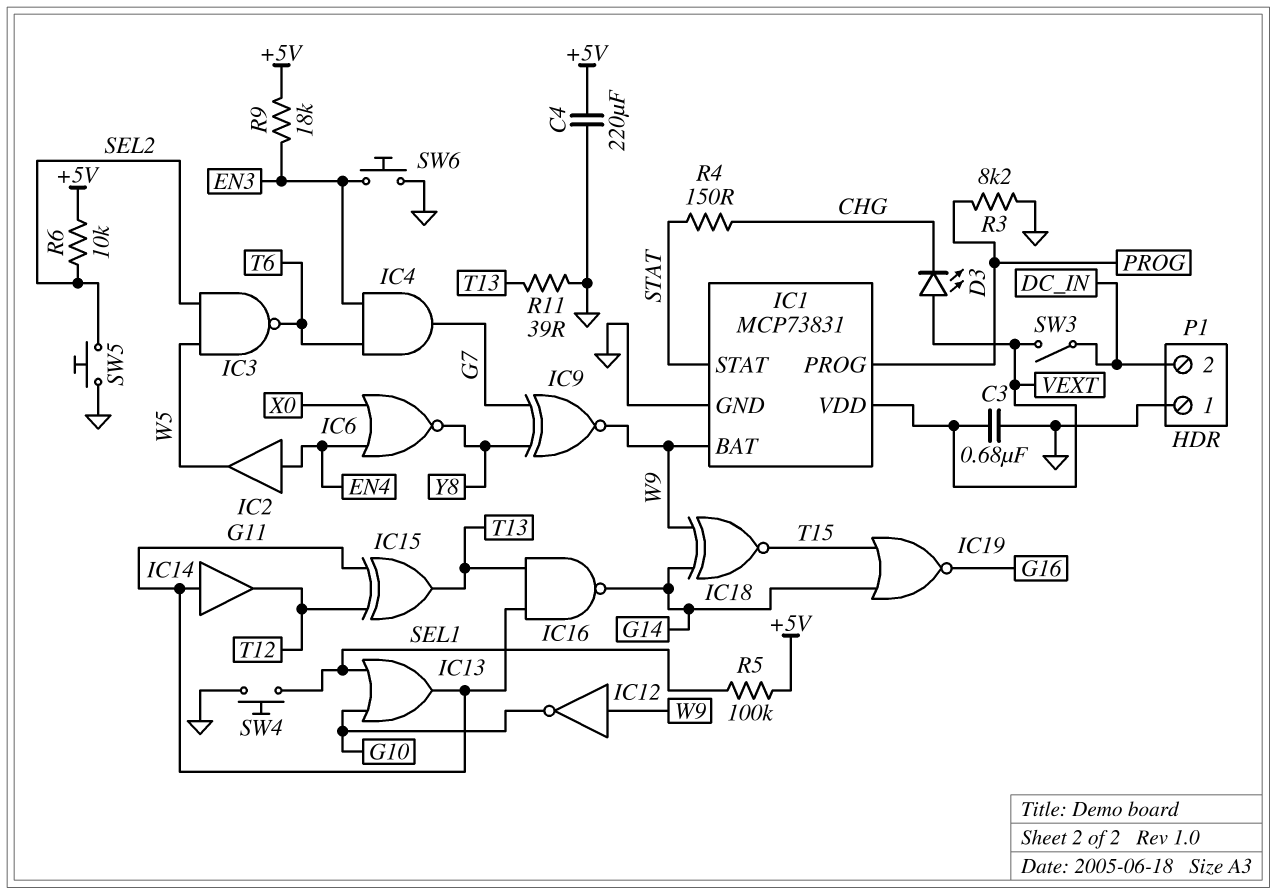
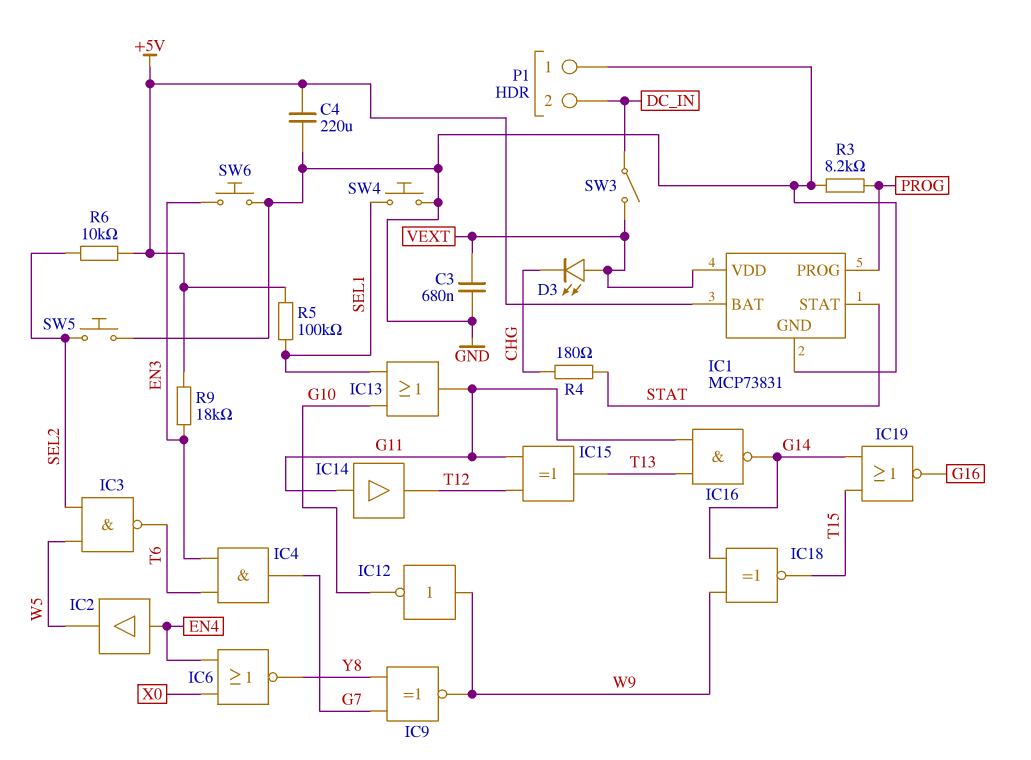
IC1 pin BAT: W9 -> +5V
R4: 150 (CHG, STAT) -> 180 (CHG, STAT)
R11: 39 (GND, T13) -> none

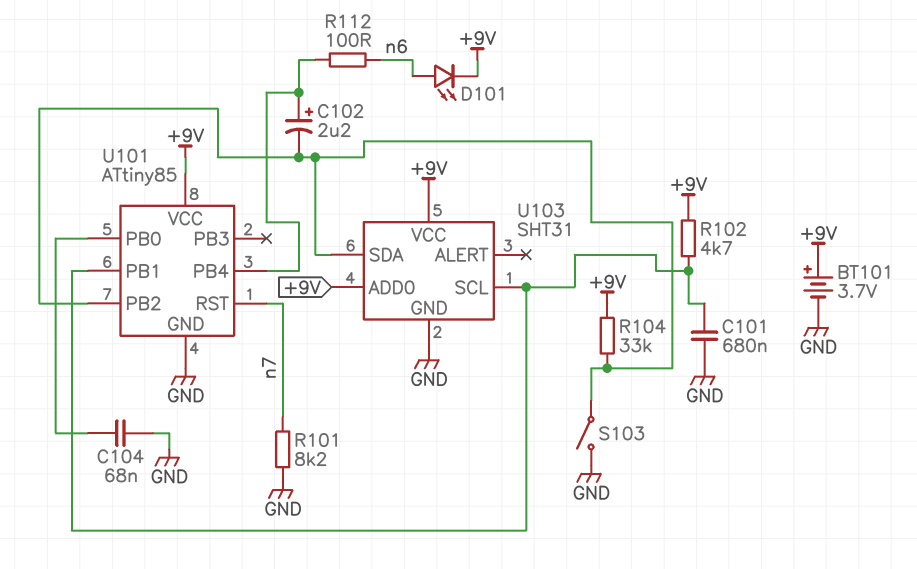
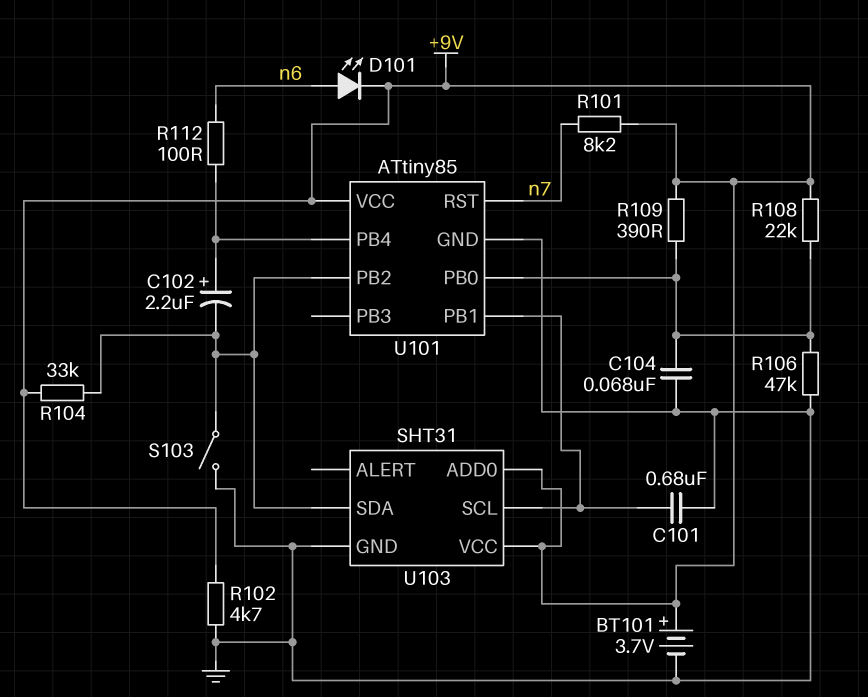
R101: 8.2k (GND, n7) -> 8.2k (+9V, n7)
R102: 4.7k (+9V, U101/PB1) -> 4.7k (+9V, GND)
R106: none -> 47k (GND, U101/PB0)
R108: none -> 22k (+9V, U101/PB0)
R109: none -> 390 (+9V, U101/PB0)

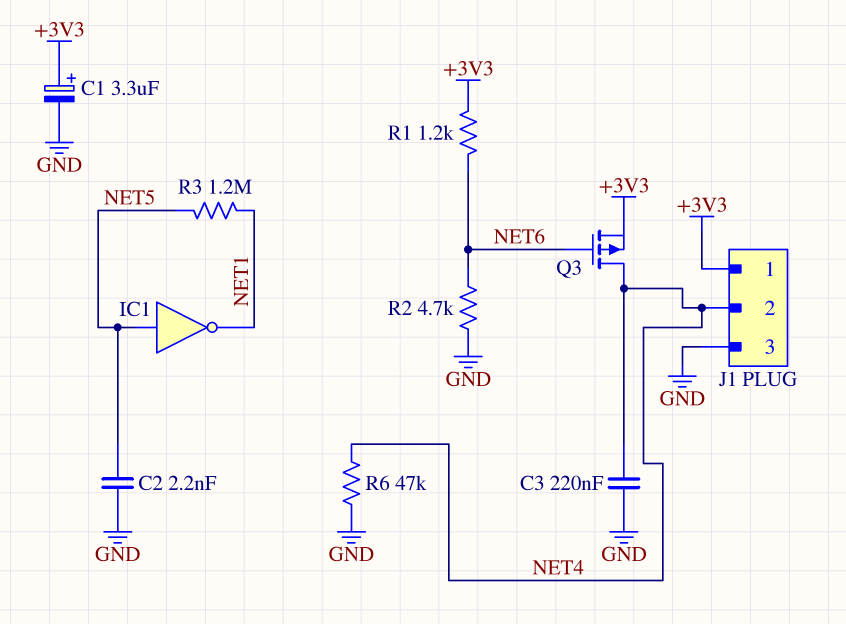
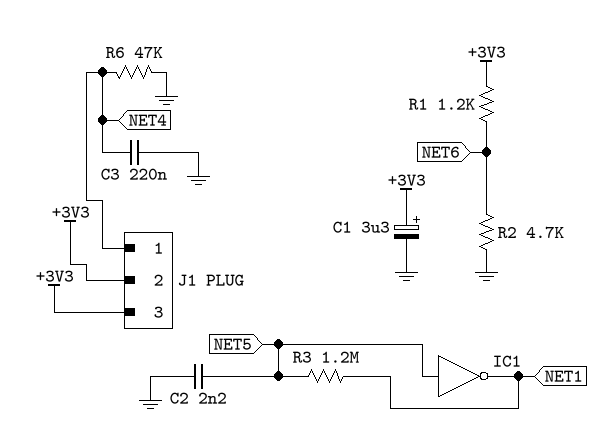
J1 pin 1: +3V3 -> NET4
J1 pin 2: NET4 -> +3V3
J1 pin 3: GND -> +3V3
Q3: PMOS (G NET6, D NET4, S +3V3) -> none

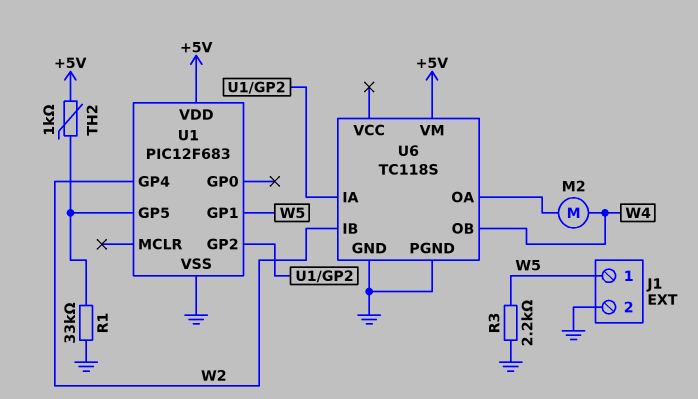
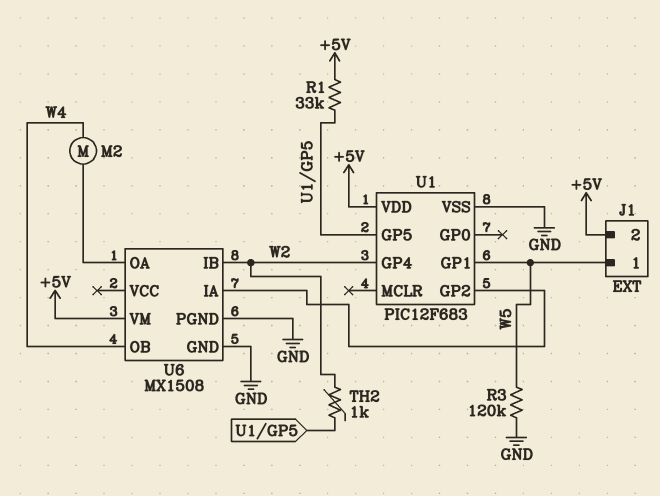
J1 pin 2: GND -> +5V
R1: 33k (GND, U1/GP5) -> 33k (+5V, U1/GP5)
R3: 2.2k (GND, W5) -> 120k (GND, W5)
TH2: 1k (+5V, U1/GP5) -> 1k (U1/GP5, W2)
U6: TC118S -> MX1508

::::

The pictures in the listing above are to be dropped, and everything else reproduced exactly.

- [REPLY TO THE TASK]
IC1 pin BAT: W9 -> +5V
R4: 150 (CHG, STAT) -> 180 (CHG, STAT)
R11: 39 (GND, T13) -> none

R101: 8.2k (GND, n7) -> 8.2k (+9V, n7)
R102: 4.7k (+9V, U101/PB1) -> 4.7k (+9V, GND)
R106: none -> 47k (GND, U101/PB0)
R108: none -> 22k (+9V, U101/PB0)
R109: none -> 390 (+9V, U101/PB0)

J1 pin 1: +3V3 -> NET4
J1 pin 2: NET4 -> +3V3
J1 pin 3: GND -> +3V3
Q3: PMOS (G NET6, D NET4, S +3V3) -> none

J1 pin 2: GND -> +5V
R1: 33k (GND, U1/GP5) -> 33k (+5V, U1/GP5)
R3: 2.2k (GND, W5) -> 120k (GND, W5)
TH2: 1k (+5V, U1/GP5) -> 1k (U1/GP5, W2)
U6: TC118S -> MX1508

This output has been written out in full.